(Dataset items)
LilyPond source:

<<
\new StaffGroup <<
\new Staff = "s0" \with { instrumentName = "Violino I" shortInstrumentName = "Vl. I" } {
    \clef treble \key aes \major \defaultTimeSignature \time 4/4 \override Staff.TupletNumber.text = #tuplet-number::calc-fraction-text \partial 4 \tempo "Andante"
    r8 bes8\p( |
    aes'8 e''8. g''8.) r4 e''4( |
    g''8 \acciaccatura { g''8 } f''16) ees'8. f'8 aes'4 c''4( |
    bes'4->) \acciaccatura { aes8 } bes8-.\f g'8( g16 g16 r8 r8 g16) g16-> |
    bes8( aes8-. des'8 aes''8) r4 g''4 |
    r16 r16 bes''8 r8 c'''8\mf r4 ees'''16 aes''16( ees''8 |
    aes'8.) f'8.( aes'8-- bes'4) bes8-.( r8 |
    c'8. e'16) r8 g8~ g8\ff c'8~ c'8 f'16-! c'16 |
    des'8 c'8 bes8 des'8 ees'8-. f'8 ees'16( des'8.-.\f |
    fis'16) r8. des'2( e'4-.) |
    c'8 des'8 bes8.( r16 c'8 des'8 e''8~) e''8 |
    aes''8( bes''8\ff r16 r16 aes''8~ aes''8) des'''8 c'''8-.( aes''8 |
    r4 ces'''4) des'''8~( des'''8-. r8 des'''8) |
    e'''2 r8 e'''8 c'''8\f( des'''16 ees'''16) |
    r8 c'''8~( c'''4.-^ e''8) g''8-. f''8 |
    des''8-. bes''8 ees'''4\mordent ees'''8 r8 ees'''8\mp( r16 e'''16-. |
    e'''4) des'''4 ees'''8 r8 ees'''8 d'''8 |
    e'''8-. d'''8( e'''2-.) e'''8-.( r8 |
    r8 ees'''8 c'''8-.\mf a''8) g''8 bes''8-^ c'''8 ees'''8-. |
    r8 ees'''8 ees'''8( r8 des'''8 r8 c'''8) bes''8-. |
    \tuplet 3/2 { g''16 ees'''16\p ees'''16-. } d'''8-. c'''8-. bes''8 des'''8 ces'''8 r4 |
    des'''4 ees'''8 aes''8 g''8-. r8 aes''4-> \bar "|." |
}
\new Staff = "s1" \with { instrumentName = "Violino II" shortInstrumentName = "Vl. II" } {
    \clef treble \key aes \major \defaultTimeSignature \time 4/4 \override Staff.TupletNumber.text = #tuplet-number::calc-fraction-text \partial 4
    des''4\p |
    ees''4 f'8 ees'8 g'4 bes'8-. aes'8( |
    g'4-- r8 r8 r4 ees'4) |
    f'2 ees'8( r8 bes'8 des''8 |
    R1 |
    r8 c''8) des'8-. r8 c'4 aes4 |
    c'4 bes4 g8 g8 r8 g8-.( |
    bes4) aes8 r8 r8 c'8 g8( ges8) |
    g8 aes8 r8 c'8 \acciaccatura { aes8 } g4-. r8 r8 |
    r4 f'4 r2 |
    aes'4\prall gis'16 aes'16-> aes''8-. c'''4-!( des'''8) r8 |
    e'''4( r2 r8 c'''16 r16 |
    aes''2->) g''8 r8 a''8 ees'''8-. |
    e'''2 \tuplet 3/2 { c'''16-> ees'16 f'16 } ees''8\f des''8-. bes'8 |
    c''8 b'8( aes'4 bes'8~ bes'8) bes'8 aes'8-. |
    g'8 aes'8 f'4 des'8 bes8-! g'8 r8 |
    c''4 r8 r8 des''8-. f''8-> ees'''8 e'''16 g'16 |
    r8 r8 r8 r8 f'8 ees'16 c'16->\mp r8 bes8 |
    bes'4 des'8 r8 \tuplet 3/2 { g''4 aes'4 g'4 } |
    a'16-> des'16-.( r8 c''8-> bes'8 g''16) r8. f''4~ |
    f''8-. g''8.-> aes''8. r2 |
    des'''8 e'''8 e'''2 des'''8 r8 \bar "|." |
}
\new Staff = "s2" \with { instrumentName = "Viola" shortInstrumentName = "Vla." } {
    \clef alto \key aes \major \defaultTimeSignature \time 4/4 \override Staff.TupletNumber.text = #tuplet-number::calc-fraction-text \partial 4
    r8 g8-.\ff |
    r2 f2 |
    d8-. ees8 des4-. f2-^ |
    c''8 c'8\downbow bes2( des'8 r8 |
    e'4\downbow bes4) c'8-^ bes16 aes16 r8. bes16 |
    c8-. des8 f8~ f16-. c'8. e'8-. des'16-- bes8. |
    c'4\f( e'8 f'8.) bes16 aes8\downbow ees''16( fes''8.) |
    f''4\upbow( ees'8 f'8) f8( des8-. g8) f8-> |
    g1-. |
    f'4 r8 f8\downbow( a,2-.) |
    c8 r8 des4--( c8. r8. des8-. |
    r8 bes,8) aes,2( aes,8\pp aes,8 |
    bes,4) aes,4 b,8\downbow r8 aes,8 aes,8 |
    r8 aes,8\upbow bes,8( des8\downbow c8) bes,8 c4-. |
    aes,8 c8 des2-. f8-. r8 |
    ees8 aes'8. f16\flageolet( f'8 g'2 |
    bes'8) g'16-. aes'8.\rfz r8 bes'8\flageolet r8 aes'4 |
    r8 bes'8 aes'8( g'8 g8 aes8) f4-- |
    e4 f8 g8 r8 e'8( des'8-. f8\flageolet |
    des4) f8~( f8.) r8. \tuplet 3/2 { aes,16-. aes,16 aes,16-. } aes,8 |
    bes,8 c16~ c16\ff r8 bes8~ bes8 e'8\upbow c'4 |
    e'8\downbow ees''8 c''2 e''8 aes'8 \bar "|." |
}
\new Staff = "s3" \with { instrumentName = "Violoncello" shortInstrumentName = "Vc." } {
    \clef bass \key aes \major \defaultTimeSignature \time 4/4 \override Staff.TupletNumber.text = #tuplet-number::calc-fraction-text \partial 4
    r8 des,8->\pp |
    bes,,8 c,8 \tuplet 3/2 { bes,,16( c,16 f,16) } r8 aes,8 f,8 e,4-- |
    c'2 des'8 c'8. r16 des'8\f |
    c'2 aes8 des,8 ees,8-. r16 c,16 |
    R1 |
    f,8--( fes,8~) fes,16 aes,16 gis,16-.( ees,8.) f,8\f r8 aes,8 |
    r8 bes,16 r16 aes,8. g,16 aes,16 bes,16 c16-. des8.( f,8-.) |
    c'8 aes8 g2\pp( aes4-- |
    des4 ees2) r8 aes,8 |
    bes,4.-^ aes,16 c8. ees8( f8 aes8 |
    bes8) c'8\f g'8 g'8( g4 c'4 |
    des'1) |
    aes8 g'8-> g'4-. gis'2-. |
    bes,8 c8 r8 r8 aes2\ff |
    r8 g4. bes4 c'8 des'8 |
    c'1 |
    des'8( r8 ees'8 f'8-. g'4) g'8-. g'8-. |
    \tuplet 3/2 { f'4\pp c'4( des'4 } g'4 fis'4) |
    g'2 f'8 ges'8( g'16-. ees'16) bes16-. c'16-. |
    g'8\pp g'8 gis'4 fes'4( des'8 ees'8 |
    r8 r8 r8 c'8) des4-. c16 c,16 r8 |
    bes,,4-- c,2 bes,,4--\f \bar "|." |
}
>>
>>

**Work required**
Which lines of the records contain the string "acciaccatura", matched with case taken into account? Extract each of those lines in full.

**Solution**
    g''8 \acciaccatura { g''8 } f''16) ees'8. f'8 aes'4 c''4( |
    bes'4->) \acciaccatura { aes8 } bes8-.\f g'8( g16 g16 r8 r8 g16) g16-> |
    g8 aes8 r8 c'8 \acciaccatura { aes8 } g4-. r8 r8 |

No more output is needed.